Prompt: When you reproduce the data, keep every word exactly as it stands and leave the pictures out.

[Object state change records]
|---|

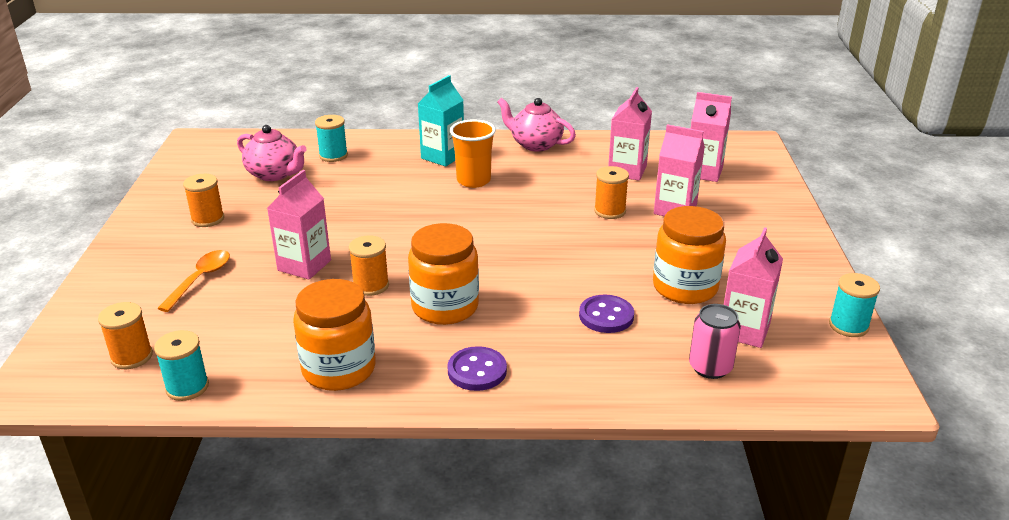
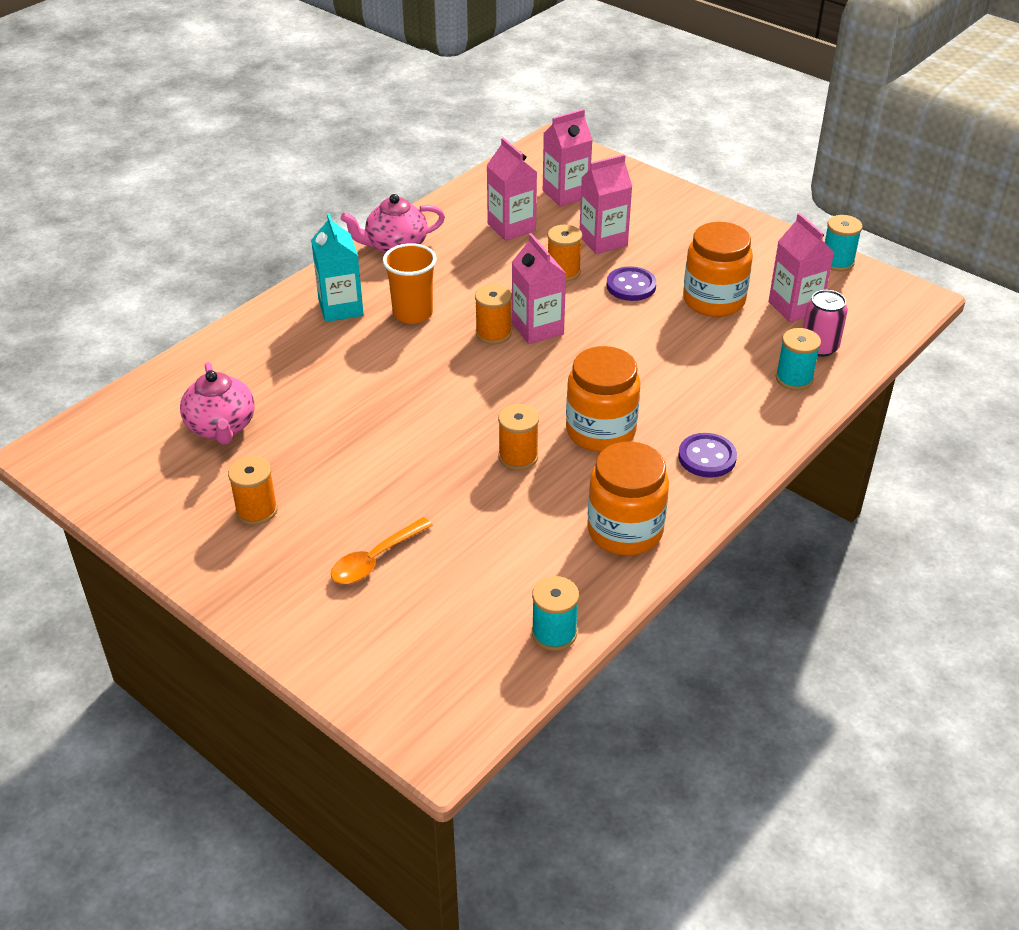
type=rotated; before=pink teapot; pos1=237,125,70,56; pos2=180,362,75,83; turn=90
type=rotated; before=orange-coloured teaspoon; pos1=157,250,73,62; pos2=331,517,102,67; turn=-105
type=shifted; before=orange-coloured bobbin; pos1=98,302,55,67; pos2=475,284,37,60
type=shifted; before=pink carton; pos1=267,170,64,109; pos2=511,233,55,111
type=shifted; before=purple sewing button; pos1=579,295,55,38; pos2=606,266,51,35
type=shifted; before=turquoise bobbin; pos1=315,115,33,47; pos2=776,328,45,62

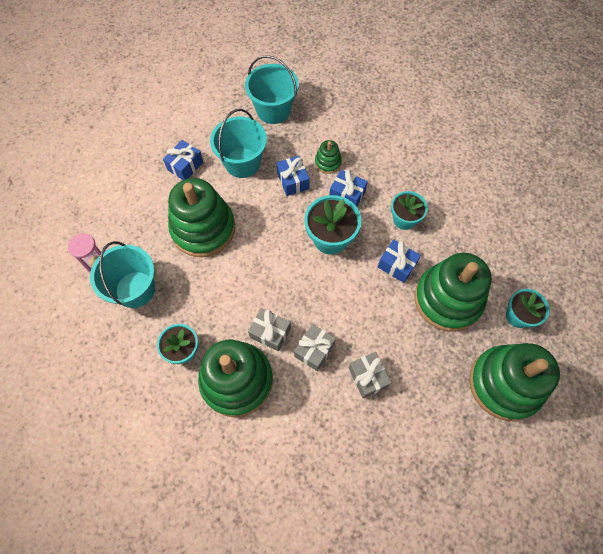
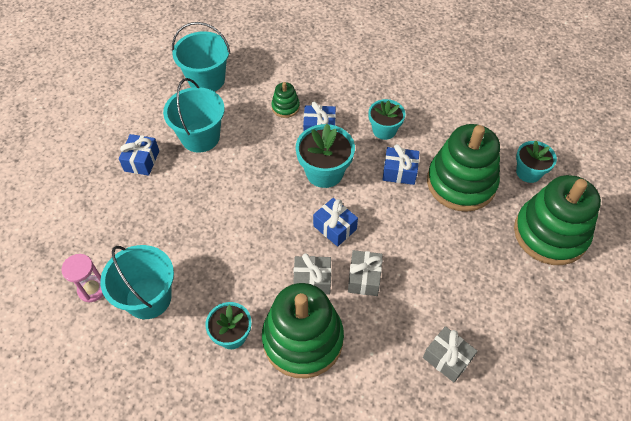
type=shifted; before=royal blue gift; pos1=276,156,34,40; pos2=313,198,45,49
type=shifted; before=grey gift; pos1=348,352,43,46; pos2=423,326,54,56
type=gone; before=emerald stacking rings; pos1=168,178,67,79

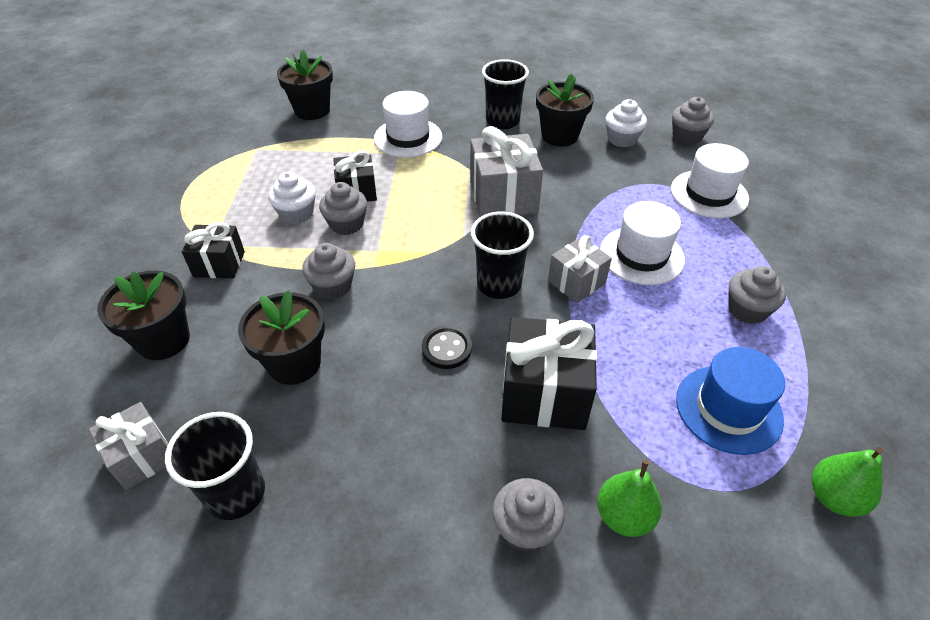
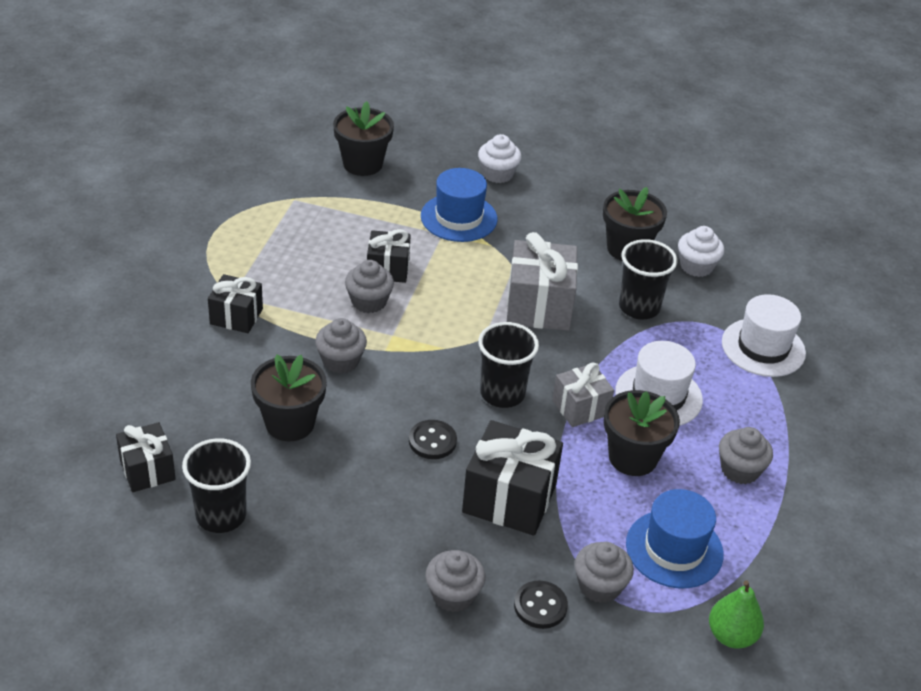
type=repainted; before=grey gift; after=jet-black gift; pos1=89,402,79,88; pos2=116,422,60,70
type=repainted; before=snow-white tall hat; after=royal blue tall hat; pos1=374,91,68,67; pos2=421,168,76,74
type=shifted; before=snow-white fairy cake; pos1=268,172,48,52; pos2=478,134,43,49
type=swapped; before=emerald toy pear; after=jet-black sewing button; pos1=597,460,65,77; pos2=514,580,54,49
type=shifted; before=grey fairy cake; pos1=672,97,42,48; pos2=574,542,60,61
type=shifted; before=jet-black plant pot; pos1=97,271,93,89; pos2=604,390,76,86
type=shifted; before=jet-black beaker; pos1=482,59,47,70; pos2=619,239,58,80

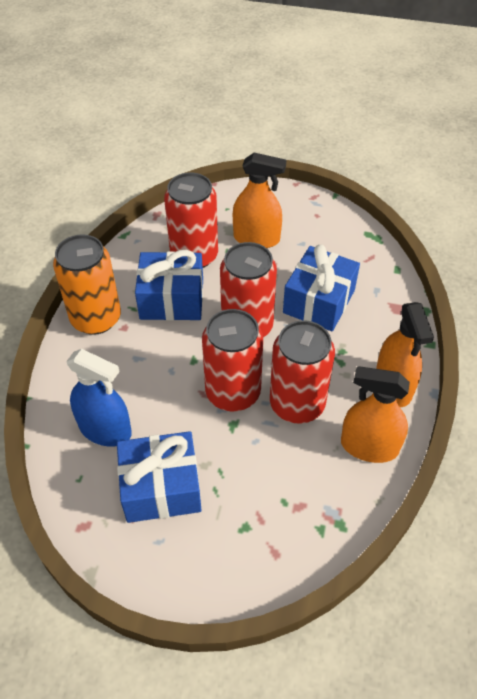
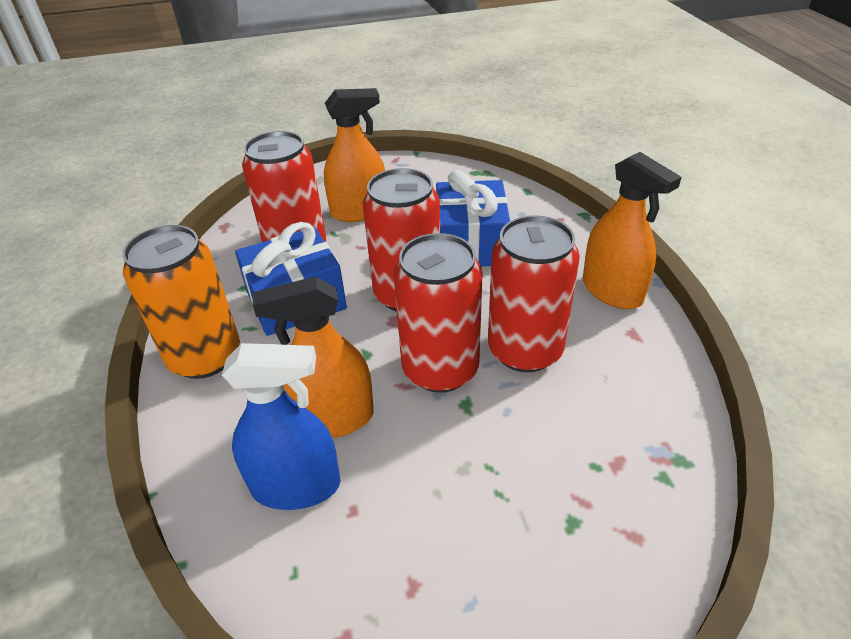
type=shifted; before=orange-coloured sprayer; pos1=341,366,69,97; pos2=253,276,121,162
type=gone; before=royal blue gift; pos1=117,431,84,92

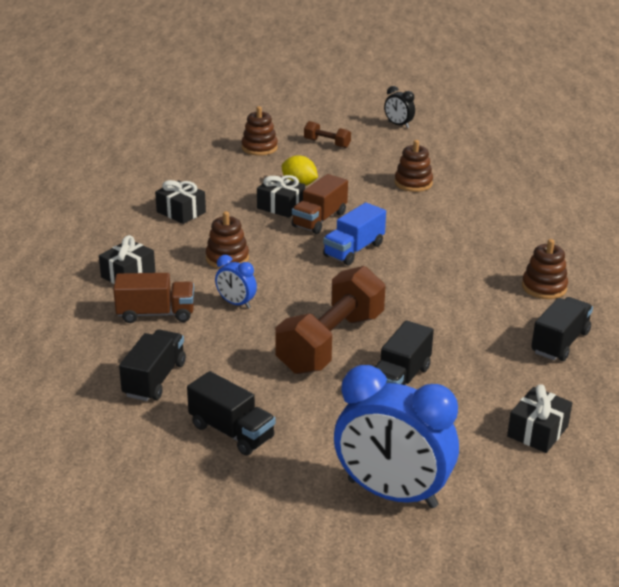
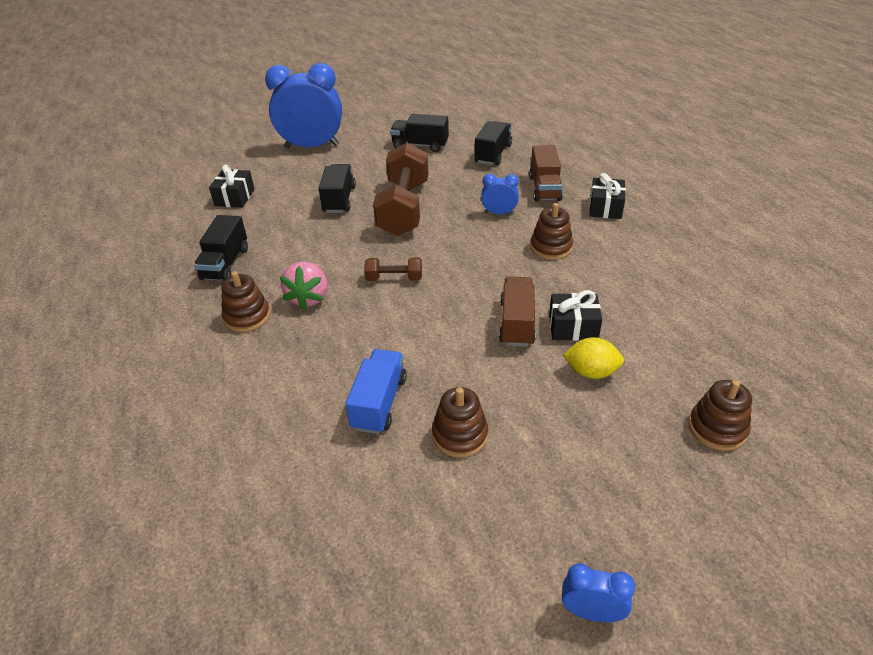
type=new; after=pink berry; pos2=280,261,48,49
type=shifted; before=royal blue toy truck; pos1=323,203,63,63; pos2=346,349,61,85
type=shifted; before=russet free weight; pos1=304,121,47,27; pos2=364,257,58,24
type=rotated; before=jet-black toy truck; pos1=119,329,67,72; pos2=475,121,37,44; turn=-150
type=rotated; before=russet toy truck; pos1=113,273,81,50; pos2=529,145,34,57; turn=-60
type=repainted; before=jet-black clock; after=royal blue clock; pos1=384,86,31,42; pos2=562,563,73,59
type=gone; before=jet-black gift; pos1=155,180,51,44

|---|

Exercise response:
type=rotated; before=pink teapot; pos1=237,125,70,56; pos2=180,362,75,83; turn=90
type=rotated; before=orange-coloured teaspoon; pos1=157,250,73,62; pos2=331,517,102,67; turn=-105
type=shifted; before=orange-coloured bobbin; pos1=98,302,55,67; pos2=475,284,37,60
type=shifted; before=pink carton; pos1=267,170,64,109; pos2=511,233,55,111
type=shifted; before=purple sewing button; pos1=579,295,55,38; pos2=606,266,51,35
type=shifted; before=turquoise bobbin; pos1=315,115,33,47; pos2=776,328,45,62

type=shifted; before=royal blue gift; pos1=276,156,34,40; pos2=313,198,45,49
type=shifted; before=grey gift; pos1=348,352,43,46; pos2=423,326,54,56
type=gone; before=emerald stacking rings; pos1=168,178,67,79

type=repainted; before=grey gift; after=jet-black gift; pos1=89,402,79,88; pos2=116,422,60,70
type=repainted; before=snow-white tall hat; after=royal blue tall hat; pos1=374,91,68,67; pos2=421,168,76,74
type=shifted; before=snow-white fairy cake; pos1=268,172,48,52; pos2=478,134,43,49
type=swapped; before=emerald toy pear; after=jet-black sewing button; pos1=597,460,65,77; pos2=514,580,54,49
type=shifted; before=grey fairy cake; pos1=672,97,42,48; pos2=574,542,60,61
type=shifted; before=jet-black plant pot; pos1=97,271,93,89; pos2=604,390,76,86
type=shifted; before=jet-black beaker; pos1=482,59,47,70; pos2=619,239,58,80

type=shifted; before=orange-coloured sprayer; pos1=341,366,69,97; pos2=253,276,121,162
type=gone; before=royal blue gift; pos1=117,431,84,92

type=new; after=pink berry; pos2=280,261,48,49
type=shifted; before=royal blue toy truck; pos1=323,203,63,63; pos2=346,349,61,85
type=shifted; before=russet free weight; pos1=304,121,47,27; pos2=364,257,58,24
type=rotated; before=jet-black toy truck; pos1=119,329,67,72; pos2=475,121,37,44; turn=-150
type=rotated; before=russet toy truck; pos1=113,273,81,50; pos2=529,145,34,57; turn=-60
type=repainted; before=jet-black clock; after=royal blue clock; pos1=384,86,31,42; pos2=562,563,73,59
type=gone; before=jet-black gift; pos1=155,180,51,44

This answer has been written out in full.